### Exercise aim
Which of the lines in the data mention the string "down"? List them all.

----

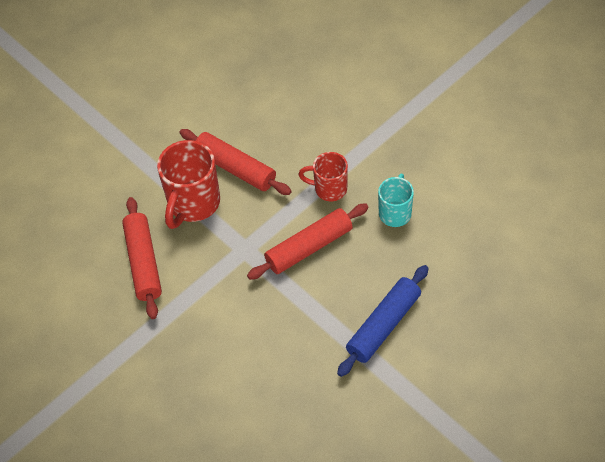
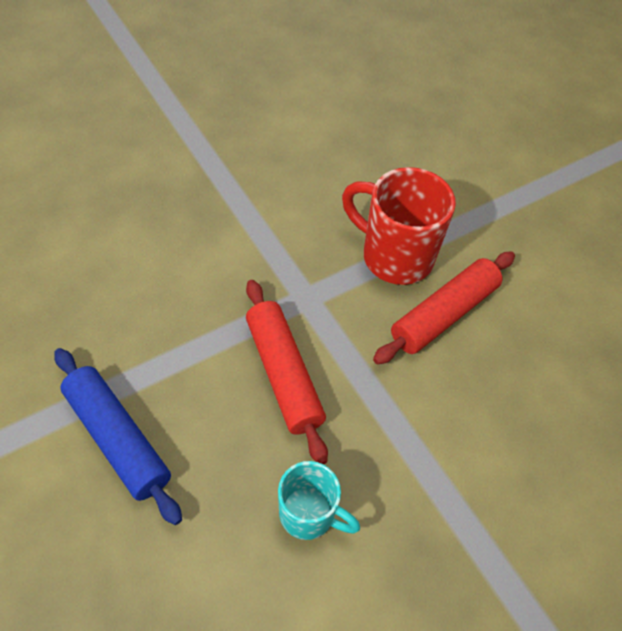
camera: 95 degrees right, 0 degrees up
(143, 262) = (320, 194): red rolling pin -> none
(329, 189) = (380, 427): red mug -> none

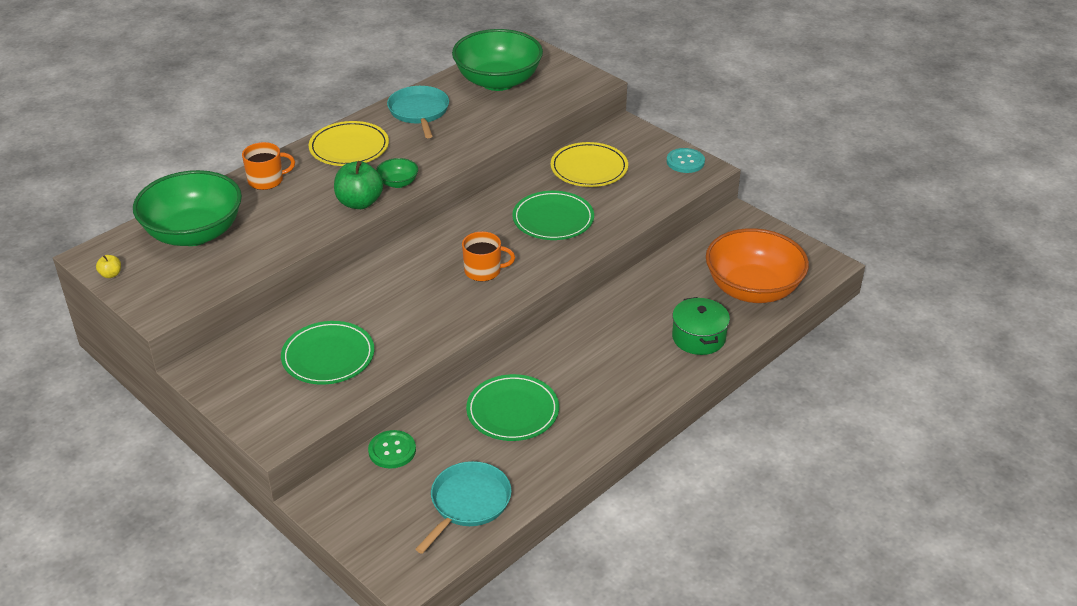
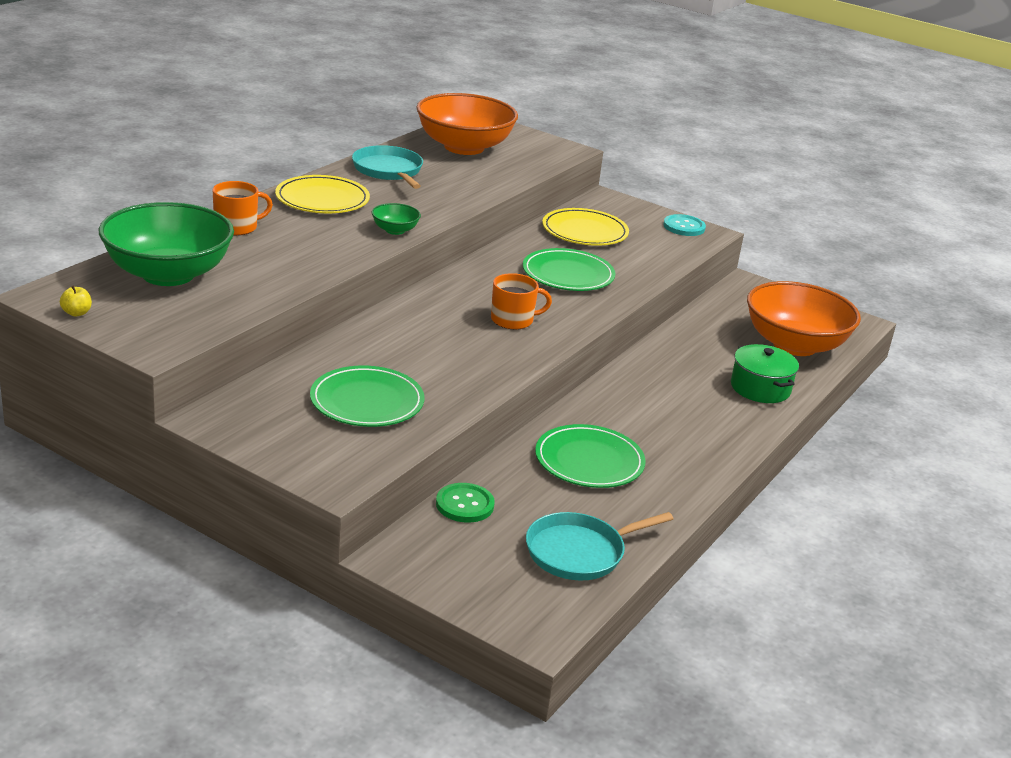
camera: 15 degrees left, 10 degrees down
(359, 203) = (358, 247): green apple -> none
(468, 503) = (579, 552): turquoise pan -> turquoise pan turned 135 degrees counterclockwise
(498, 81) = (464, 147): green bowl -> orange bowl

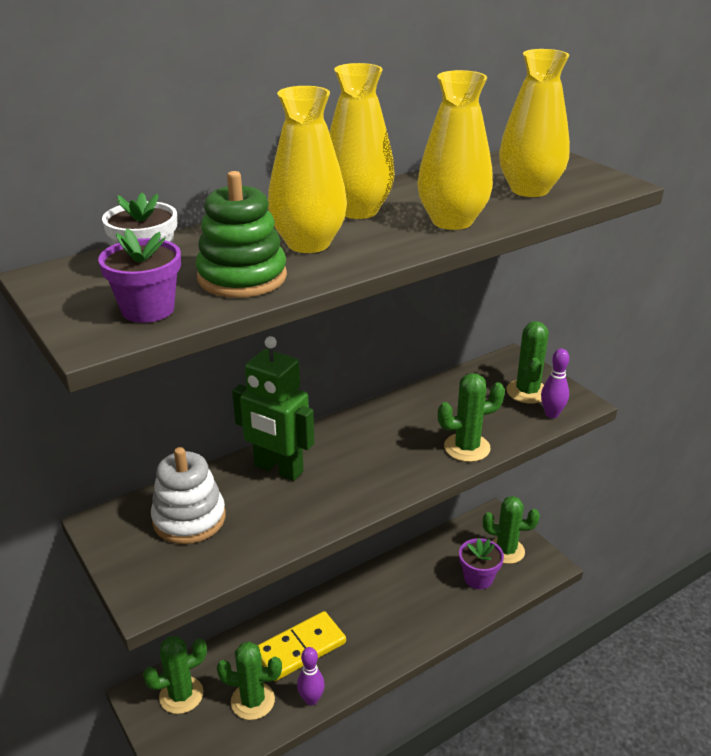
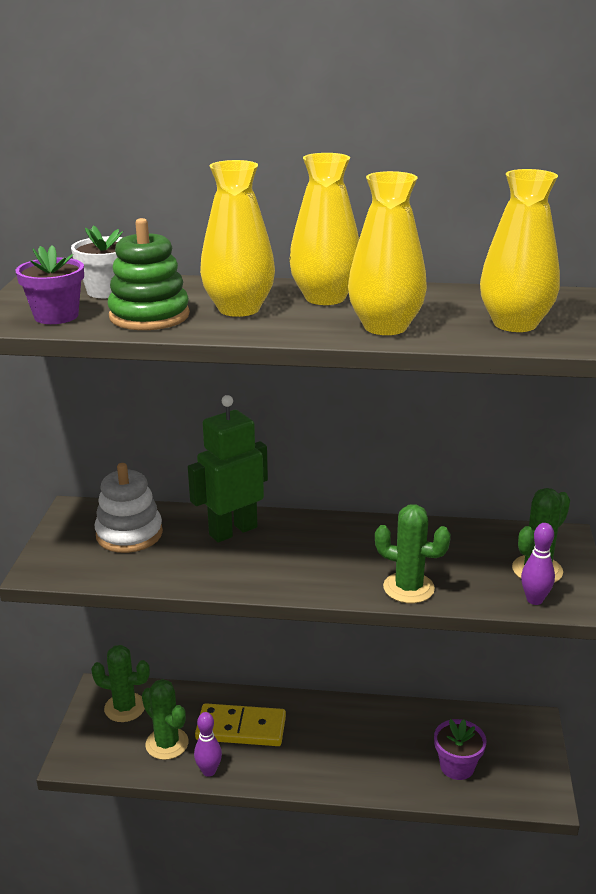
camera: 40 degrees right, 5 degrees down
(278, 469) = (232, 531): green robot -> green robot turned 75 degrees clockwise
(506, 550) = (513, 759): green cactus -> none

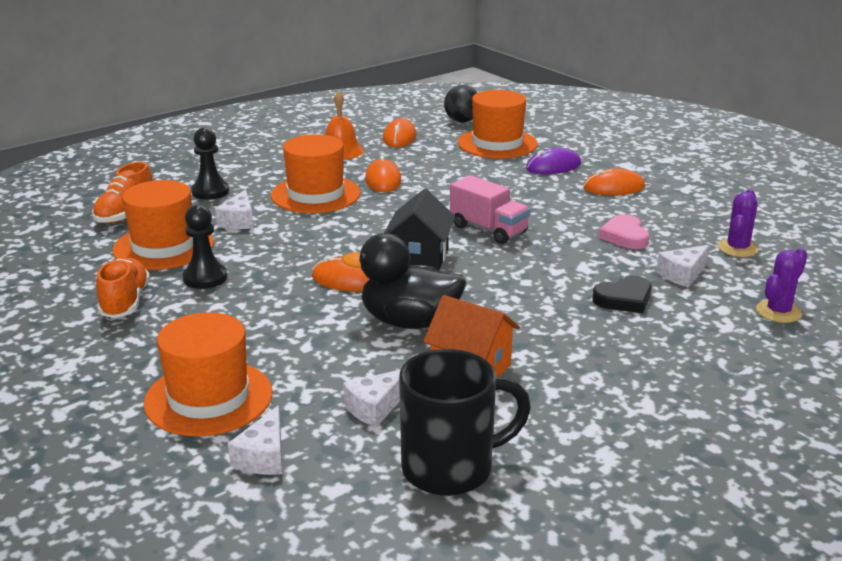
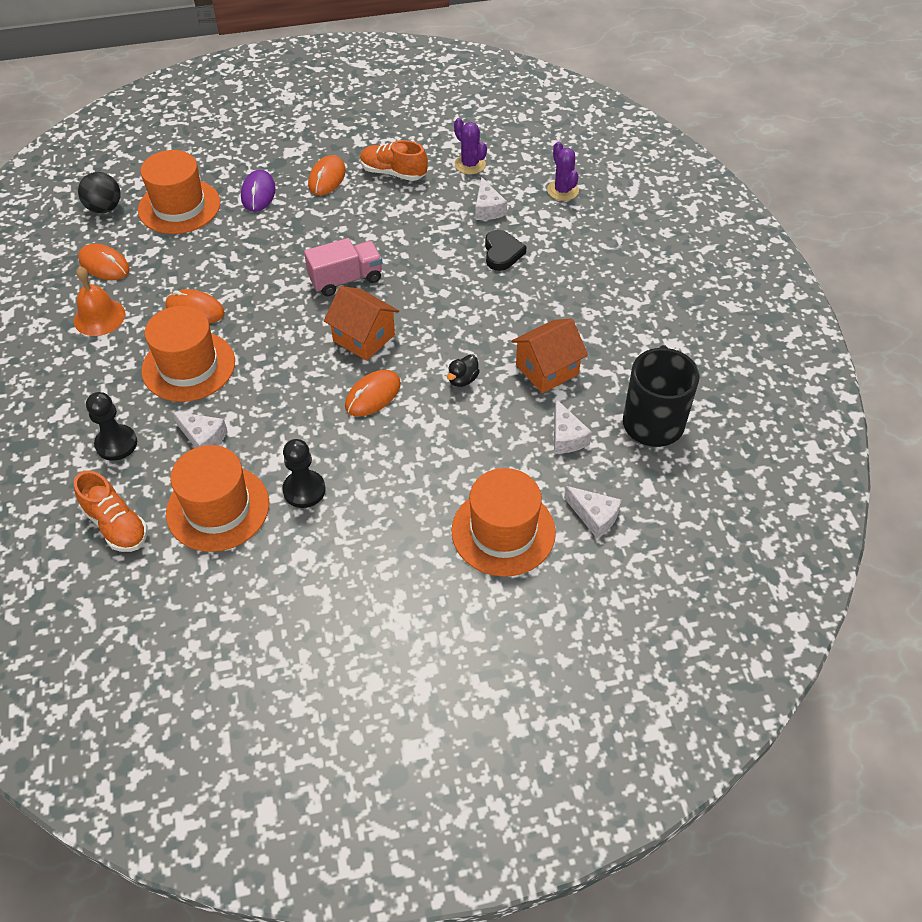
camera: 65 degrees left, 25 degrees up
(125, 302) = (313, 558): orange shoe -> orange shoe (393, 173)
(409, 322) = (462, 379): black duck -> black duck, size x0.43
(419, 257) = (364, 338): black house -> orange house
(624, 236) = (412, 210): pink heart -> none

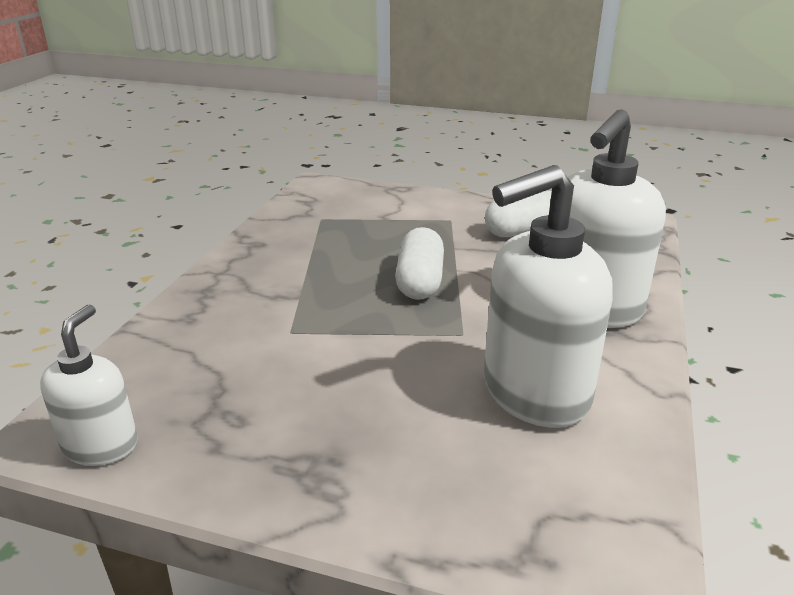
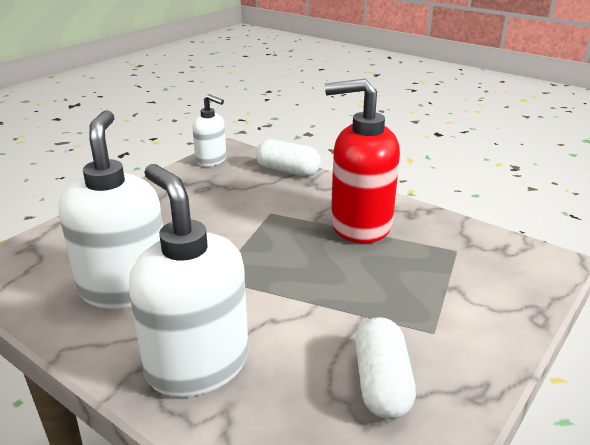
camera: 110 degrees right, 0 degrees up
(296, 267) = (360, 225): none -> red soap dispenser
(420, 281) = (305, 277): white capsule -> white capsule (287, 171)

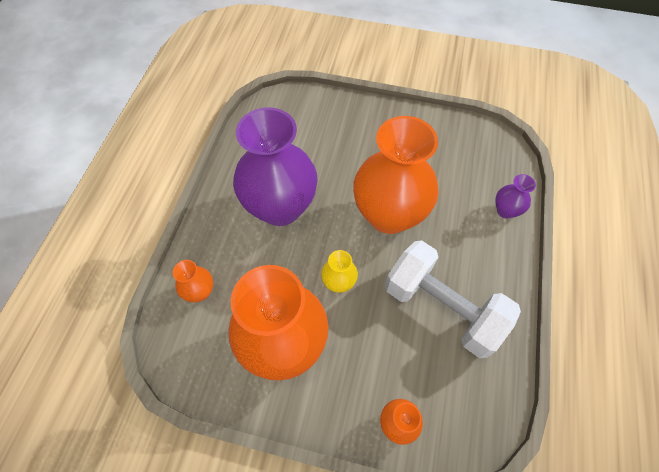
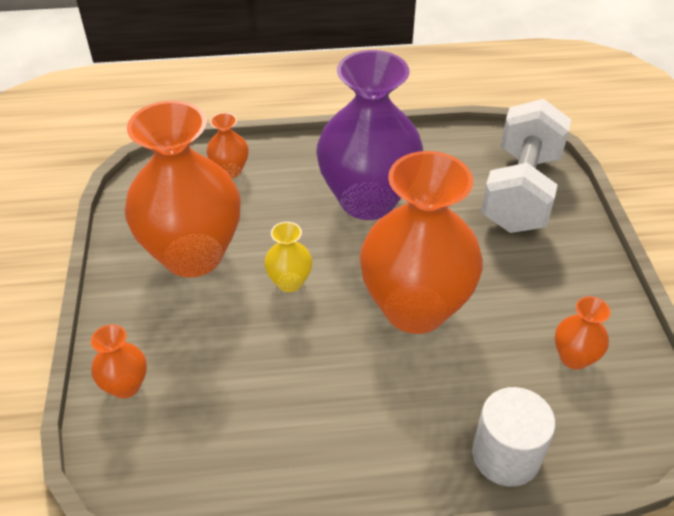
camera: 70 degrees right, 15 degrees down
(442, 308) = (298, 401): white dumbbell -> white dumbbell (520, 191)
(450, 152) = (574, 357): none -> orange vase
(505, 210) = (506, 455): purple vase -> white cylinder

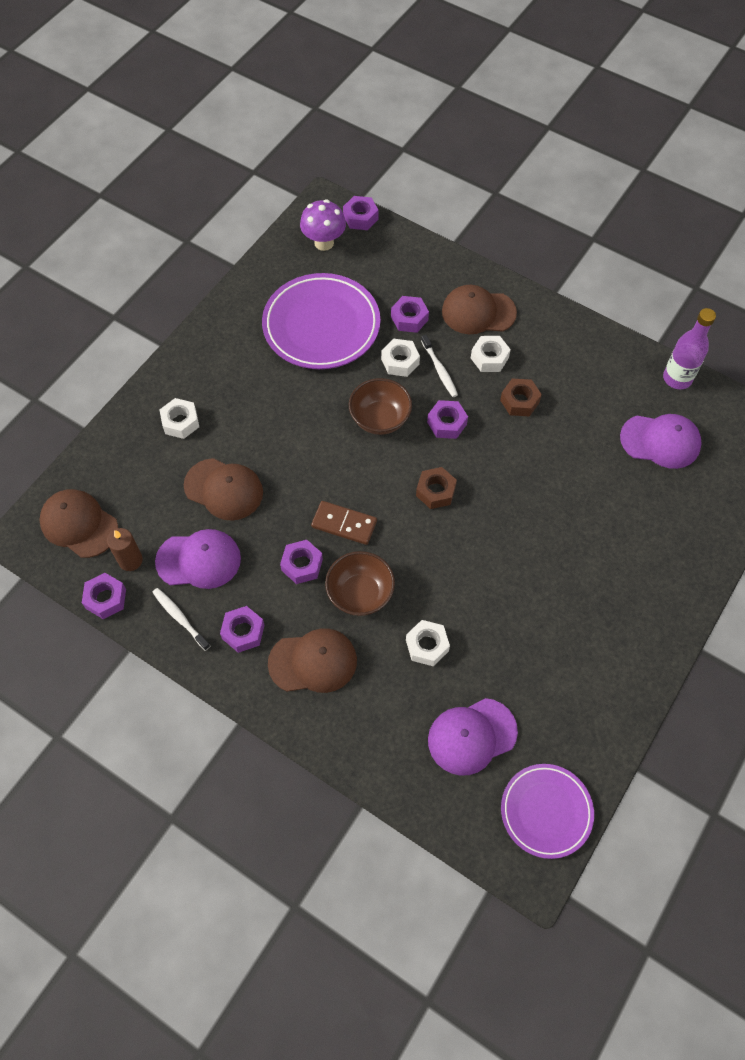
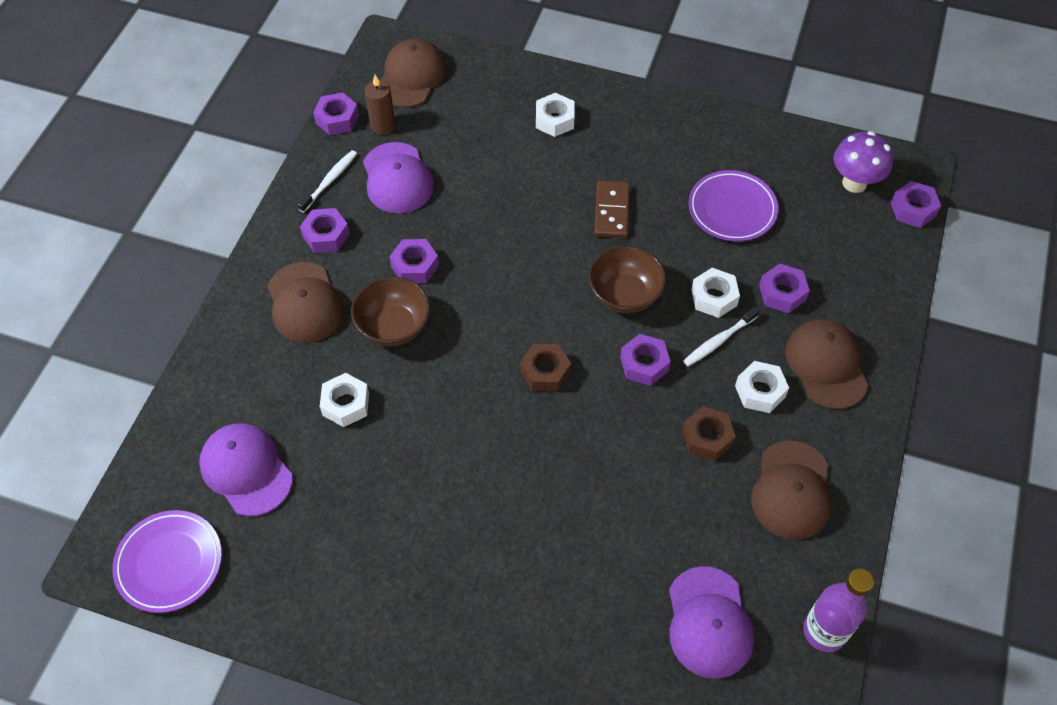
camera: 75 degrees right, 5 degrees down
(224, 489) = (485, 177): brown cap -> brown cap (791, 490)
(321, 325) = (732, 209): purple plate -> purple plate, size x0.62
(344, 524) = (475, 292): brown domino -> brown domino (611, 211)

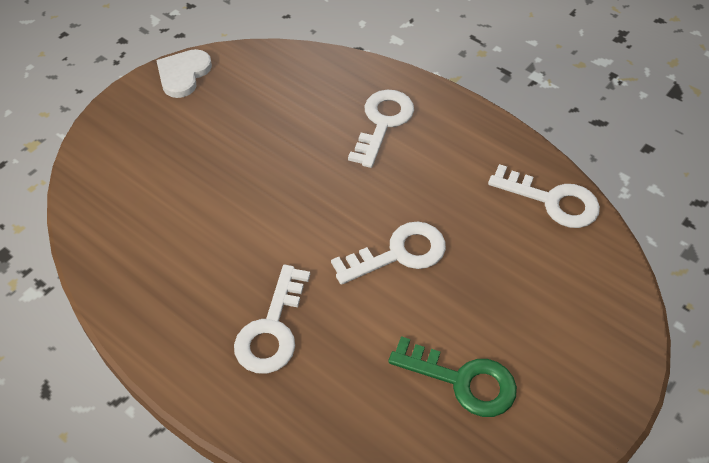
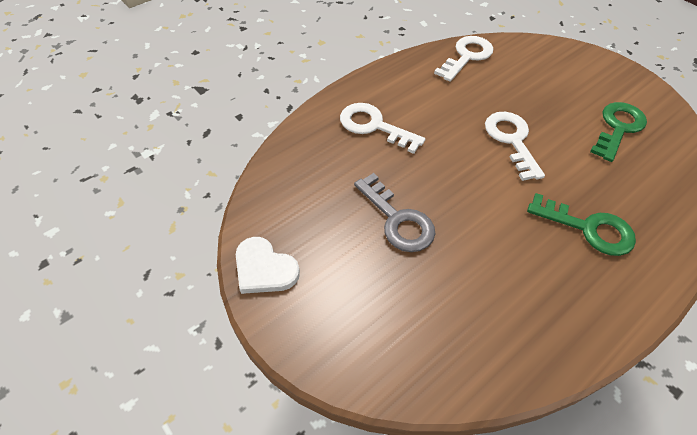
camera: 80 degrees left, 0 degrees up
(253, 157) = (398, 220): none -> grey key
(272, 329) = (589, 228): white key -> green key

----

### Answer to this task
camera: 15 degrees left, 10 degrees down
camera: 40 degrees right, 5 degrees down
camera: 70 degrees right, 15 degrees down
camera: 75 degrees right, 5 degrees down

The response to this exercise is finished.